_ASSIGNMENT_
Output the line that contains "camera: 55 degrees left, 10 degrees down" and every line after it to the end of the entries, with nothing added or left out.

Colored object listings:
[Start of section]

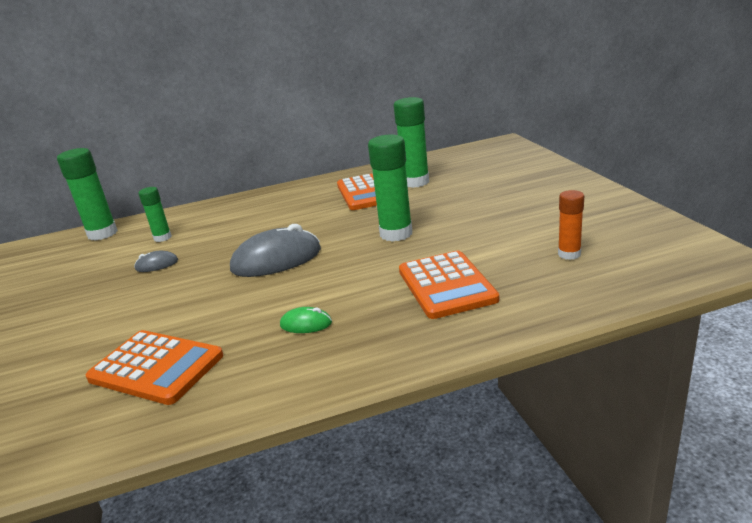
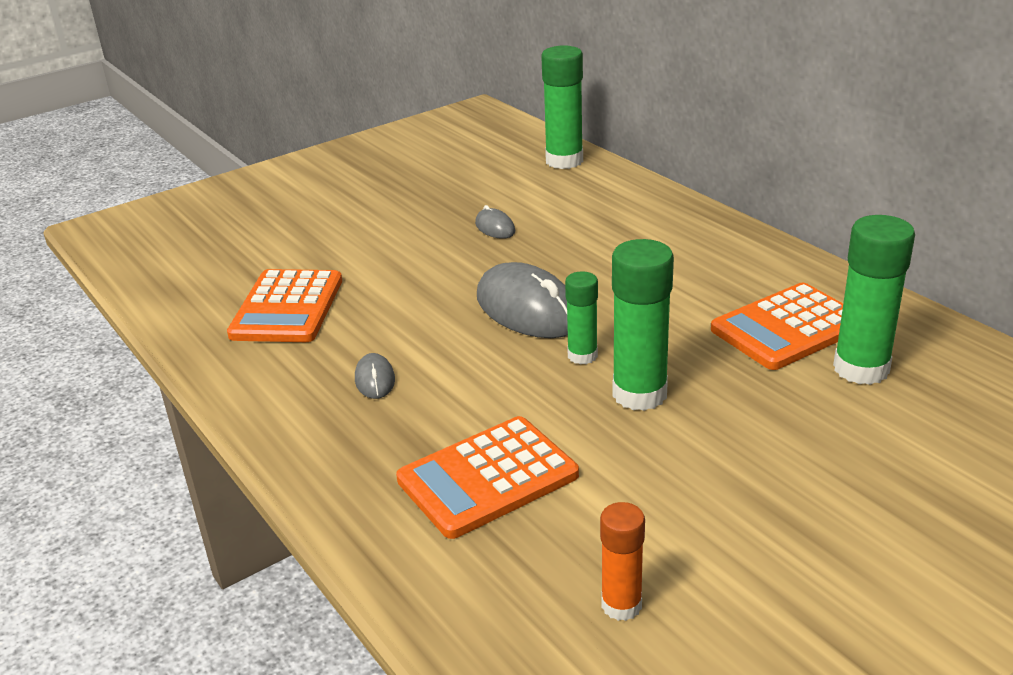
camera: 70 degrees right, 5 degrees up
(162, 238) = (566, 204): green glue stick -> green glue stick (582, 356)
(306, 324) = (375, 380): green mouse -> grey mouse

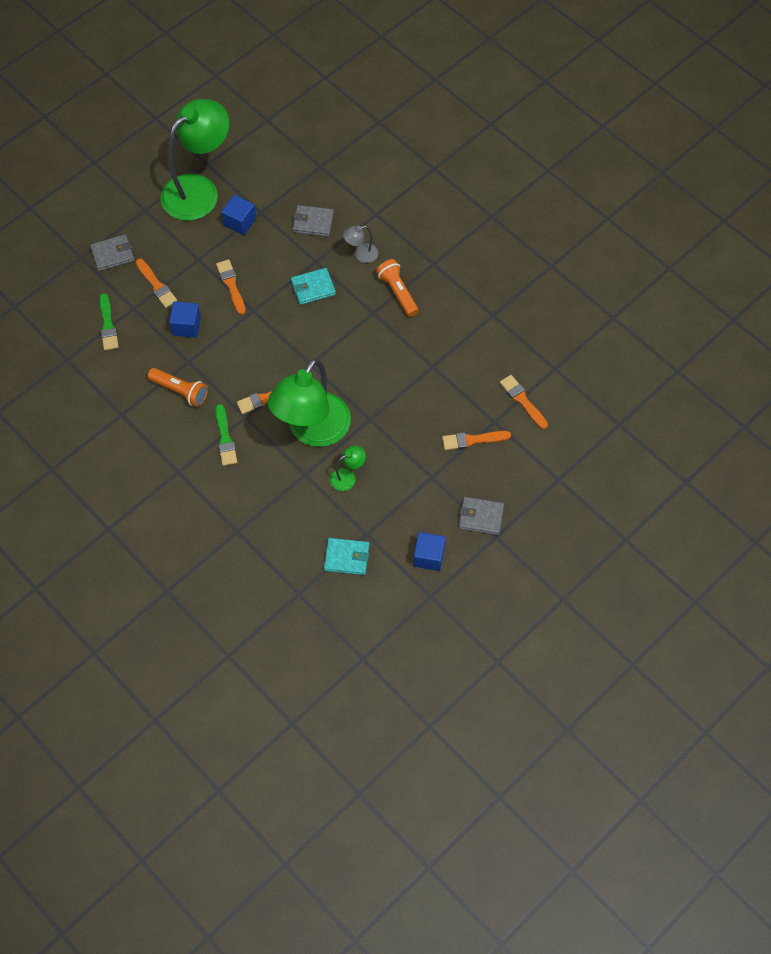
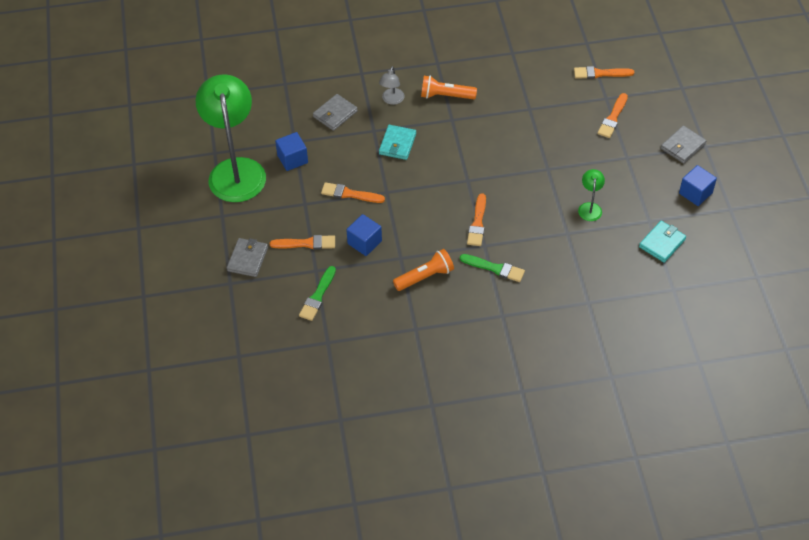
camera: 55 degrees left, 10 degrees down
(108, 325) = (317, 296): green brush -> green brush turned 90 degrees clockwise
(313, 431) = (531, 209): green lamp -> none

[End of section]

_SOLUTION_
camera: 55 degrees left, 10 degrees down
(108, 325) = (317, 296): green brush -> green brush turned 90 degrees clockwise
(313, 431) = (531, 209): green lamp -> none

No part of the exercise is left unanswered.